- Exercise directions -
Look for the word "yellow". Copy every line of the listing where it occurs.

- Data under study -
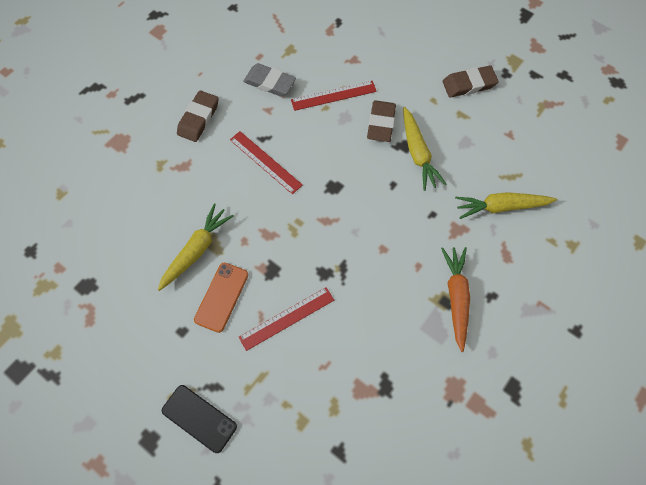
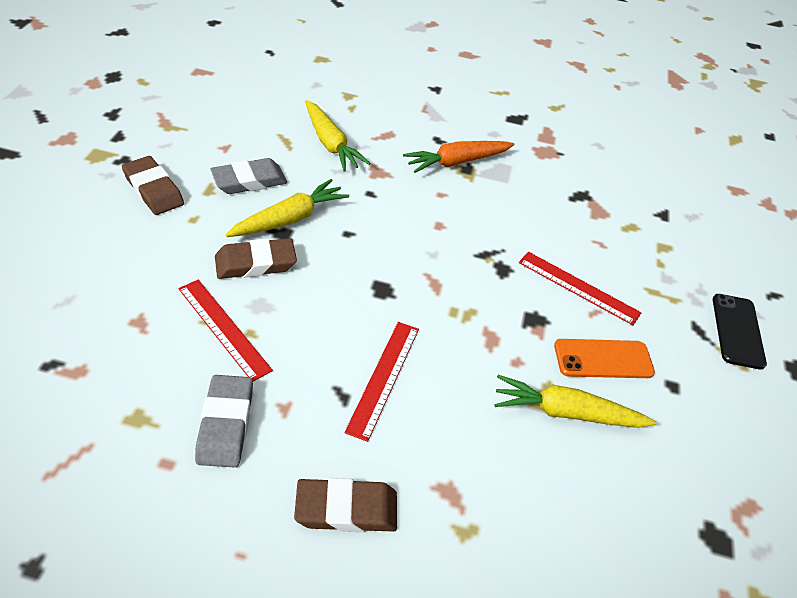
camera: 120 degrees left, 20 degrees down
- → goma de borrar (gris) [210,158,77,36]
--
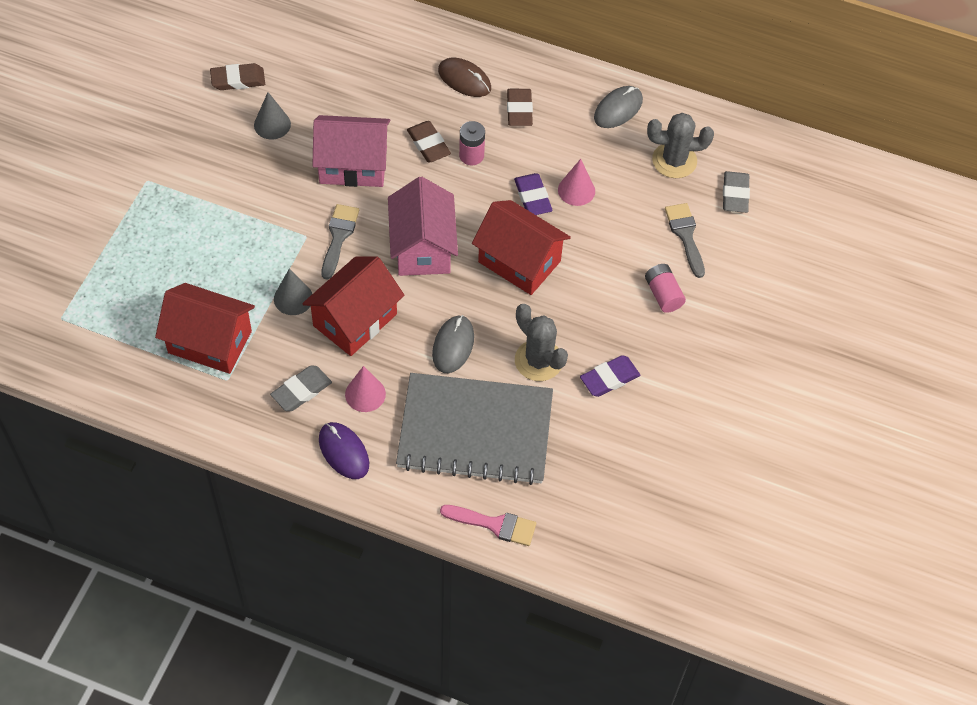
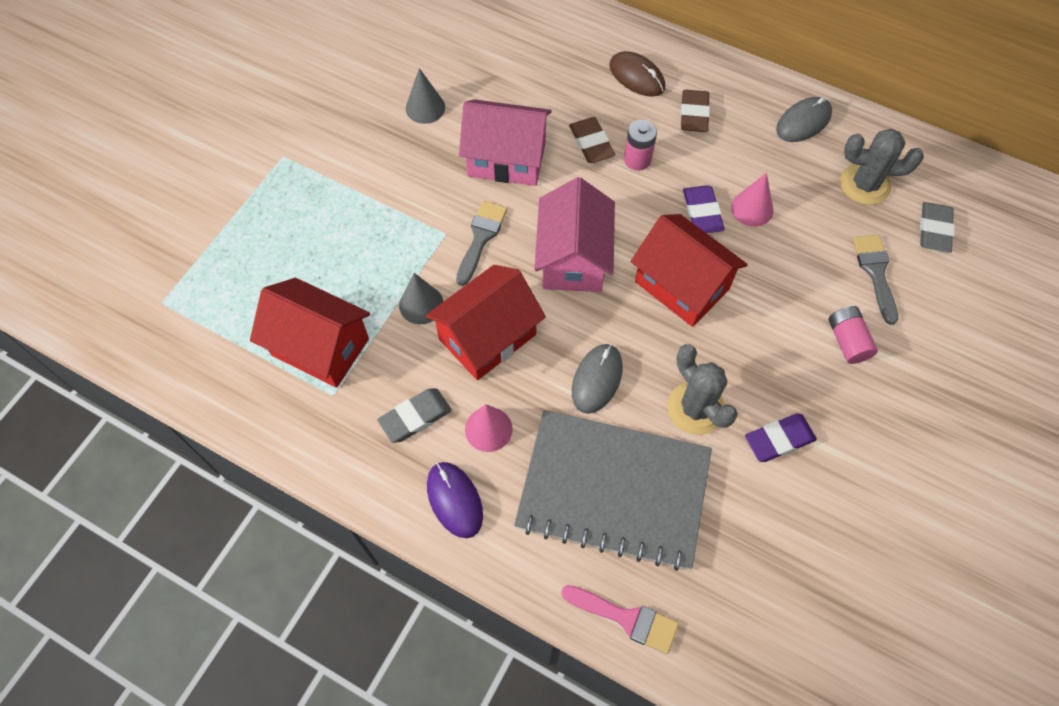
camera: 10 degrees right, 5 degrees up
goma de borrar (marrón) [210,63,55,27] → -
--
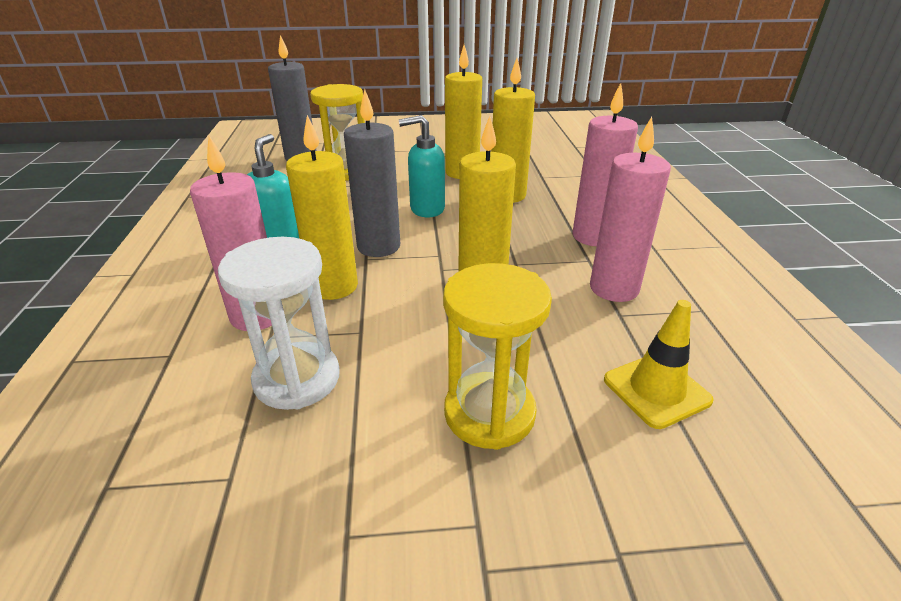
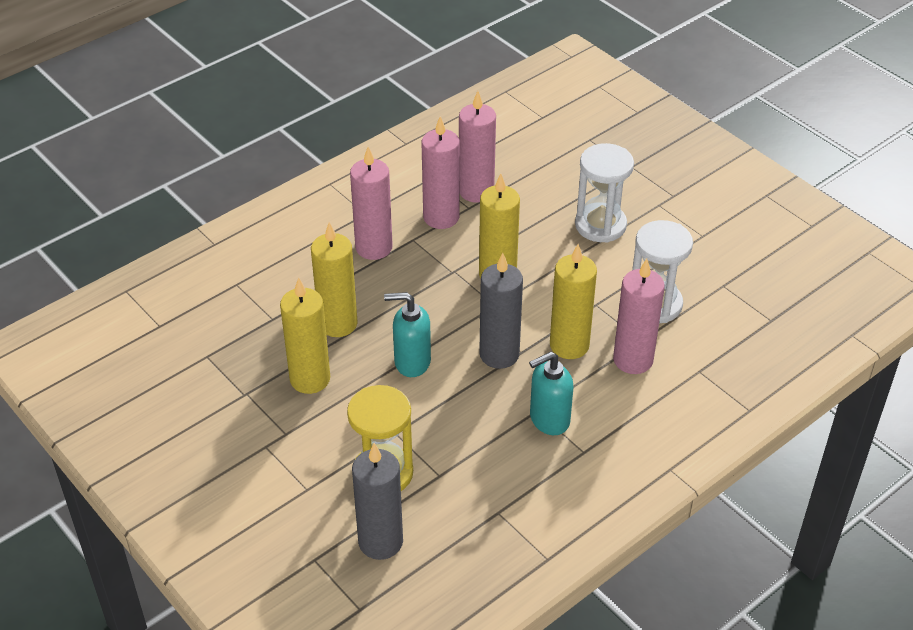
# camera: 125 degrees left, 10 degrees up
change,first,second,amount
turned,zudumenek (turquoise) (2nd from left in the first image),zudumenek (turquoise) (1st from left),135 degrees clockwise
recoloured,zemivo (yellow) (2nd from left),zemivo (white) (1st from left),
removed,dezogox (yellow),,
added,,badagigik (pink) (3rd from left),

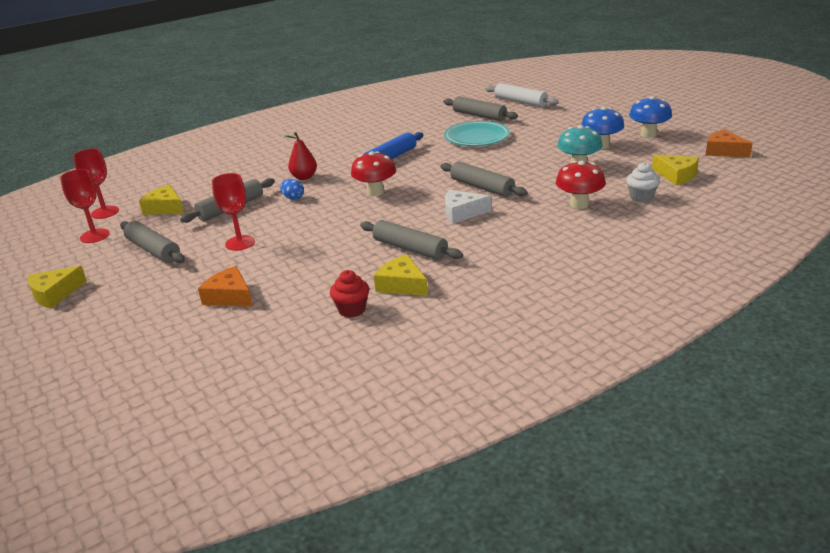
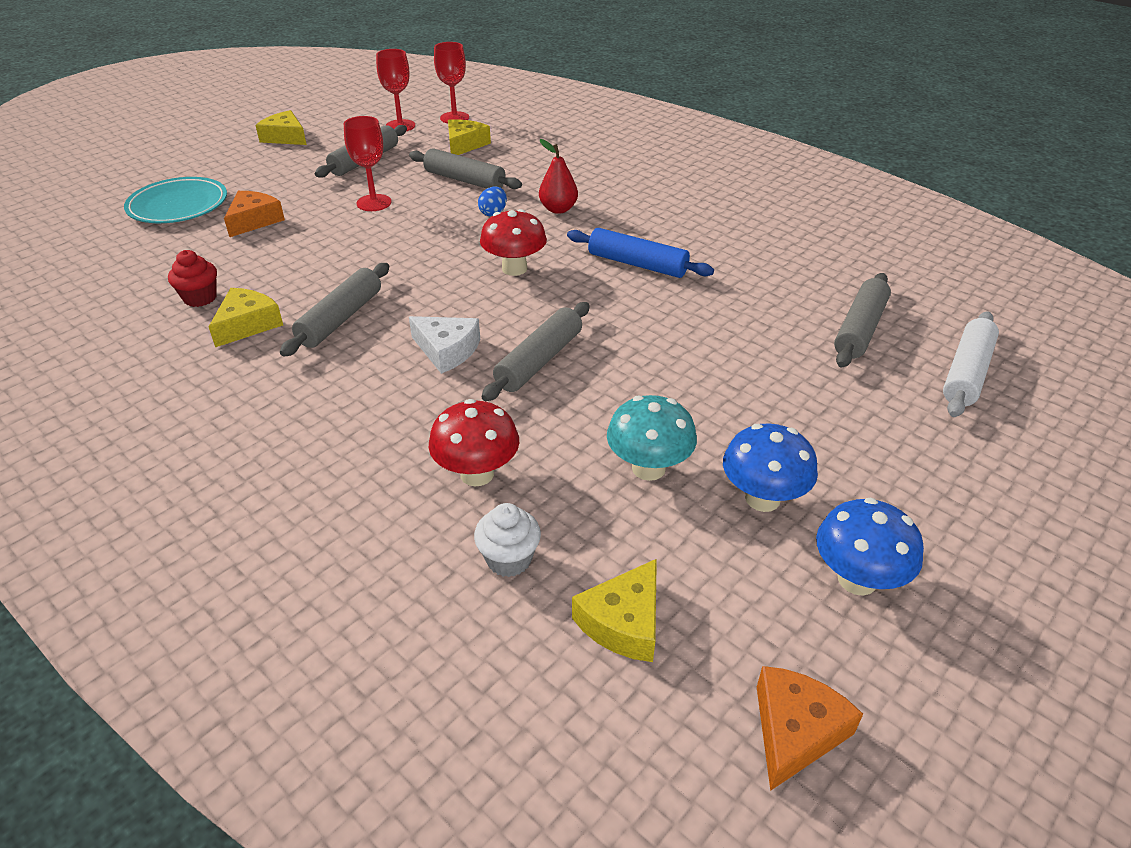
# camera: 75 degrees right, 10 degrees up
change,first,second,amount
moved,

- Exercise output -
recoloured,zemivo (yellow) (2nd from left),zemivo (white) (1st from left),
removed,dezogox (yellow),,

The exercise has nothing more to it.